Requirements. Find the line containing "Find all instances". Retype it and every later line of the records exactly, leaving out pictures.

Dataset records.
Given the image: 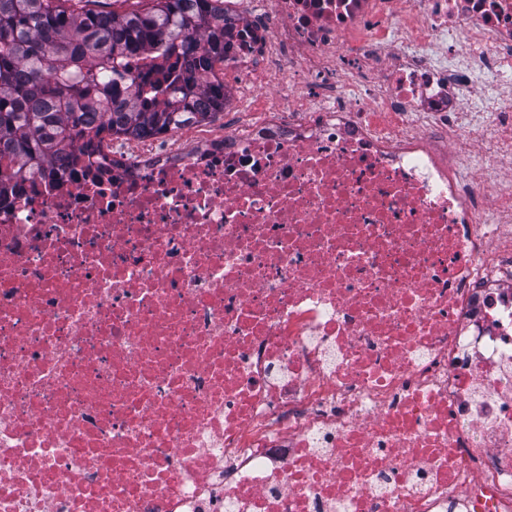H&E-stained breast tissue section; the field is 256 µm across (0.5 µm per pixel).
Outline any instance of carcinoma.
Segmentation results:
<instances>
[{
	"mask_svg": "<svg viewBox=\"0 0 512 512\" xmlns=\"http://www.w3.org/2000/svg\"><path fill=\"white\" fill-rule=\"evenodd\" d=\"M91 0H0V196L20 188L27 171L78 140L160 135L187 122L209 123L224 111V86L197 84L224 62L223 0H149L124 13ZM164 44L193 63L184 85L137 96L116 69ZM212 111H195L196 92Z\"/></svg>",
	"mask_w": 512,
	"mask_h": 512,
	"instance_id": "carcinoma-1",
	"label": "carcinoma"
}]
</instances>
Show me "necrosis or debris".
<instances>
[{"label":"necrosis or debris","mask_w":512,"mask_h":512,"mask_svg":"<svg viewBox=\"0 0 512 512\" xmlns=\"http://www.w3.org/2000/svg\"><path fill=\"white\" fill-rule=\"evenodd\" d=\"M215 74L0 198V512H512V0H224Z\"/></svg>","instance_id":"1"}]
</instances>
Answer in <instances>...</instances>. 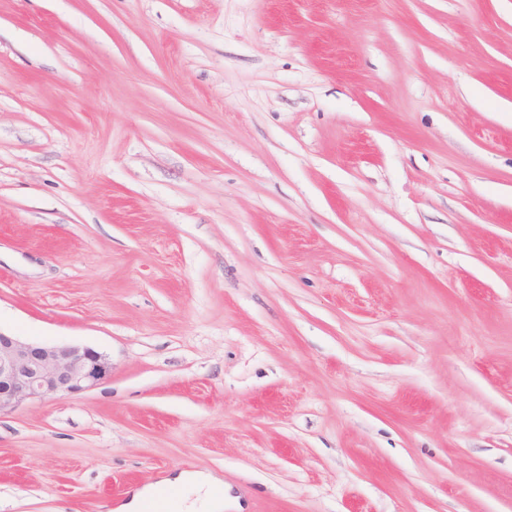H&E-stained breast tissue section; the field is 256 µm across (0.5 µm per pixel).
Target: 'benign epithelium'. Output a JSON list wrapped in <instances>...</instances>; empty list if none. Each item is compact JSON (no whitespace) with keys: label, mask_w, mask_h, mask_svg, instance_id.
I'll return each mask as SVG.
<instances>
[{"label":"benign epithelium","mask_w":512,"mask_h":512,"mask_svg":"<svg viewBox=\"0 0 512 512\" xmlns=\"http://www.w3.org/2000/svg\"><path fill=\"white\" fill-rule=\"evenodd\" d=\"M112 372L103 353L88 346H51L0 331V413L99 385Z\"/></svg>","instance_id":"7a95c632"}]
</instances>
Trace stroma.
I'll use <instances>...</instances> for the list:
<instances>
[{"label": "stroma", "mask_w": 512, "mask_h": 512, "mask_svg": "<svg viewBox=\"0 0 512 512\" xmlns=\"http://www.w3.org/2000/svg\"><path fill=\"white\" fill-rule=\"evenodd\" d=\"M0 512H512V0H0ZM111 372L107 356L92 347L51 346L0 331V415L27 402L81 393Z\"/></svg>", "instance_id": "obj_1"}]
</instances>
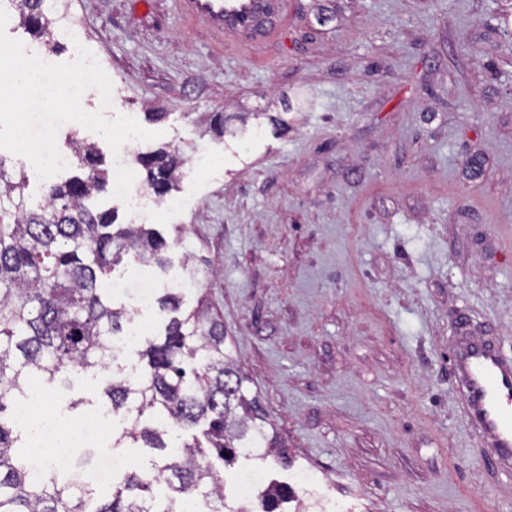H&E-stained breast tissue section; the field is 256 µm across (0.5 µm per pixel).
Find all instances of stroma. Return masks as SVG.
<instances>
[{
  "mask_svg": "<svg viewBox=\"0 0 512 512\" xmlns=\"http://www.w3.org/2000/svg\"><path fill=\"white\" fill-rule=\"evenodd\" d=\"M68 3L75 32L7 36L59 63L88 47L113 113L159 134L139 152L181 156L150 221L169 263L114 266V304L155 333L137 278L208 300L288 450L270 482L302 497L309 471L352 512H512L449 361L464 319L512 357V0H278L261 55L171 0Z\"/></svg>",
  "mask_w": 512,
  "mask_h": 512,
  "instance_id": "35a3bbf8",
  "label": "stroma"
}]
</instances>
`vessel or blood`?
I'll list each match as a JSON object with an SVG mask.
<instances>
[{"instance_id":"b4317fda","label":"vessel or blood","mask_w":512,"mask_h":512,"mask_svg":"<svg viewBox=\"0 0 512 512\" xmlns=\"http://www.w3.org/2000/svg\"><path fill=\"white\" fill-rule=\"evenodd\" d=\"M178 9L202 22L230 45L263 54L278 18L269 0H174ZM452 372L464 409L500 469L512 472V361L489 341L465 336L455 345Z\"/></svg>"}]
</instances>
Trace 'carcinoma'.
Instances as JSON below:
<instances>
[{
    "label": "carcinoma",
    "instance_id": "cac0c4a2",
    "mask_svg": "<svg viewBox=\"0 0 512 512\" xmlns=\"http://www.w3.org/2000/svg\"><path fill=\"white\" fill-rule=\"evenodd\" d=\"M20 19L43 32L51 24L46 0H20ZM81 174L48 186L30 204L27 176L0 159V512H183L200 494L224 502V473L243 455L288 464L274 426L247 377L225 346L224 323L202 298L182 311L171 290L156 300L163 334L146 336L139 364L117 368L100 406L122 420L120 440L151 448L154 479L140 468L126 472L102 500L65 478L37 479L29 449L21 444L14 407L33 378L67 386L71 376L92 373L117 360L114 337L128 313L112 305L103 276L130 257L168 264L166 241L144 224H118L115 212L86 201L107 190L109 173L91 144L74 147ZM148 187L160 199L173 190L179 151L140 155ZM165 484L163 498L154 489ZM288 494L271 488L262 512H278Z\"/></svg>",
    "mask_w": 512,
    "mask_h": 512
}]
</instances>
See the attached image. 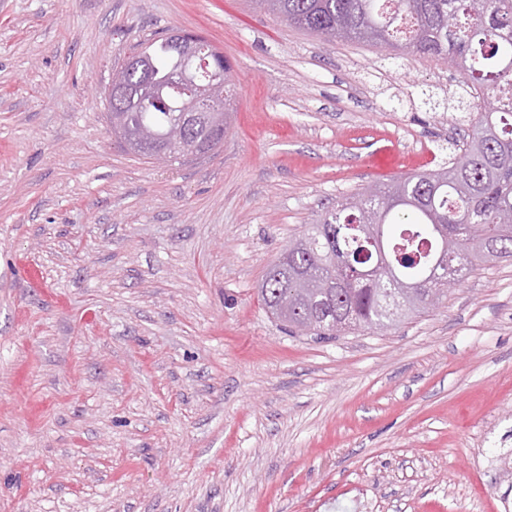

Expected output.
Find all instances of stroma. Return masks as SVG.
<instances>
[{
  "mask_svg": "<svg viewBox=\"0 0 512 512\" xmlns=\"http://www.w3.org/2000/svg\"><path fill=\"white\" fill-rule=\"evenodd\" d=\"M68 3L75 32L7 36L59 63L88 47L113 113L159 134L139 152L181 156L150 221L169 263L114 266V304L155 333L137 278L208 300L288 450L270 482L302 497L309 471L352 512H512L449 361L464 319L512 357V0H278L261 55L171 0Z\"/></svg>",
  "mask_w": 512,
  "mask_h": 512,
  "instance_id": "35a3bbf8",
  "label": "stroma"
}]
</instances>
`vessel or blood`?
I'll list each match as a JSON object with an SVG mask.
<instances>
[{"instance_id":"b4317fda","label":"vessel or blood","mask_w":512,"mask_h":512,"mask_svg":"<svg viewBox=\"0 0 512 512\" xmlns=\"http://www.w3.org/2000/svg\"><path fill=\"white\" fill-rule=\"evenodd\" d=\"M178 9L202 22L230 45L263 54L278 18L269 0H174ZM452 372L464 409L500 469L512 472V361L489 341L465 336L455 345Z\"/></svg>"}]
</instances>
Trace 'carcinoma'.
Instances as JSON below:
<instances>
[{
    "label": "carcinoma",
    "instance_id": "cac0c4a2",
    "mask_svg": "<svg viewBox=\"0 0 512 512\" xmlns=\"http://www.w3.org/2000/svg\"><path fill=\"white\" fill-rule=\"evenodd\" d=\"M20 19L43 32L51 24L46 0H20ZM81 174L48 186L30 204L27 176L0 159V512H183L200 494L224 502V473L243 455L288 464L274 426L247 377L225 346L224 323L202 298L182 311L171 290L156 300L163 334L146 336L139 364L117 368L100 406L122 420L120 440L151 448L154 479L140 468L126 472L102 500L65 478L37 479L29 449L21 444L14 407L33 378L67 386L71 376L92 373L117 360L114 337L128 313L112 305L103 276L130 257L168 264L166 241L144 224H118L115 212L86 201L107 190L109 173L91 144L74 147ZM148 187L160 199L173 190L179 151L140 155ZM165 484L163 498L154 489ZM288 494L271 488L262 512H278Z\"/></svg>",
    "mask_w": 512,
    "mask_h": 512
}]
</instances>
See the attached image. 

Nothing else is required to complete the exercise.